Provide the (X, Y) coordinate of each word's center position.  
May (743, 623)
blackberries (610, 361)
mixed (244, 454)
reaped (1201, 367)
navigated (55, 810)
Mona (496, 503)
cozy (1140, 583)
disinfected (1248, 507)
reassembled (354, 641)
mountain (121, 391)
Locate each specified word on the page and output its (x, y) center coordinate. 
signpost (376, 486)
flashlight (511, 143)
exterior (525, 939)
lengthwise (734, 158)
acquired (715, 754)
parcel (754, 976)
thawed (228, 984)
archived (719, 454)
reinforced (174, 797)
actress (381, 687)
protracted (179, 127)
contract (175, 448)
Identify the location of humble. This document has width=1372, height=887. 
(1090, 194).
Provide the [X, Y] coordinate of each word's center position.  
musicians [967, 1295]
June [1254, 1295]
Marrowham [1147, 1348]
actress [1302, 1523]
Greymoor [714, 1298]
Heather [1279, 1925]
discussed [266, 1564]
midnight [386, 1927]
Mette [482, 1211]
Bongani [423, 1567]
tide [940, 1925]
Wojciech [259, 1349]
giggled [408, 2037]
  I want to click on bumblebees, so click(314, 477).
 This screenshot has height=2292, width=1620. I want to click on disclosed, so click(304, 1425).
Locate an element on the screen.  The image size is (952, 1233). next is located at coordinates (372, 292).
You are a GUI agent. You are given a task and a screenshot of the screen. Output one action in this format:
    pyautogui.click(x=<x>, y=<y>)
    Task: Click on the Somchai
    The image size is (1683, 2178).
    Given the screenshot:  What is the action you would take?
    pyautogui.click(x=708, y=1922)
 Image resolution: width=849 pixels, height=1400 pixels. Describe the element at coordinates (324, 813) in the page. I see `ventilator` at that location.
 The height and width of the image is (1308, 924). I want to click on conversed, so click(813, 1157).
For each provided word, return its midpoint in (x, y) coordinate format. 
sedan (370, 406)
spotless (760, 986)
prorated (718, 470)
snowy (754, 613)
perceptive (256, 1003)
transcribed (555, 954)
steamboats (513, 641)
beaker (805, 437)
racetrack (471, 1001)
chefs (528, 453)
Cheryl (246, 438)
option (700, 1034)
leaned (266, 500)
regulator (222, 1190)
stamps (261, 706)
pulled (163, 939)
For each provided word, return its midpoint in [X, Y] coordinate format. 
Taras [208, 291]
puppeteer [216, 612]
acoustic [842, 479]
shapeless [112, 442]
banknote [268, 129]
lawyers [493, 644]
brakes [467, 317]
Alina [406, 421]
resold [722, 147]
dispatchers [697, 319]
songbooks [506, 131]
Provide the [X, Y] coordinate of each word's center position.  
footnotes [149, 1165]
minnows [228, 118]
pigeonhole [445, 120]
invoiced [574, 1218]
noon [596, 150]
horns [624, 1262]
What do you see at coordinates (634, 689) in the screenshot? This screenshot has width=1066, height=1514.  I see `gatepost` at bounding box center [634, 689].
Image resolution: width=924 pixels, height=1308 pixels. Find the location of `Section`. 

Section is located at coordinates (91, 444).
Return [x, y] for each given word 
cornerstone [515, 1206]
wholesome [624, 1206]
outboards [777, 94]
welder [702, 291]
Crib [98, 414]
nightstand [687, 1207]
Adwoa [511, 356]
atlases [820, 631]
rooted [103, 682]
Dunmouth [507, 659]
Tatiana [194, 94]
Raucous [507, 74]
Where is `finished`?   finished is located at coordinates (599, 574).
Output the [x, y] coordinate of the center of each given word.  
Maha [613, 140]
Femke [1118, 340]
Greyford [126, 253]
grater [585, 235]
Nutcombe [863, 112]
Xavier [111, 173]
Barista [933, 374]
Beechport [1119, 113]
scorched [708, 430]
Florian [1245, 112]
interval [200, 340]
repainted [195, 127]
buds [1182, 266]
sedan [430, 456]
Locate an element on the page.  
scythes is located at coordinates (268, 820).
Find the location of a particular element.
---
» **YOUR GOAL**
Reproduce the part of the material that opens with the line containing "regulator (222, 1190)" and closes with the line containing "What do you", replacing "midpoint" with "center point" and leaving everything else unchanged.

» **WRITTEN RESPONSE**
regulator (222, 1190)
stamps (261, 706)
pulled (163, 939)
For each provided word, return its center point in [X, Y] coordinate format. 
Taras [208, 291]
puppeteer [216, 612]
acoustic [842, 479]
shapeless [112, 442]
banknote [268, 129]
lawyers [493, 644]
brakes [467, 317]
Alina [406, 421]
resold [722, 147]
dispatchers [697, 319]
songbooks [506, 131]
Provide the [X, Y] coordinate of each word's center position.  
footnotes [149, 1165]
minnows [228, 118]
pigeonhole [445, 120]
invoiced [574, 1218]
noon [596, 150]
horns [624, 1262]
What do you see at coordinates (634, 689) in the screenshot? This screenshot has width=1066, height=1514.  I see `gatepost` at bounding box center [634, 689].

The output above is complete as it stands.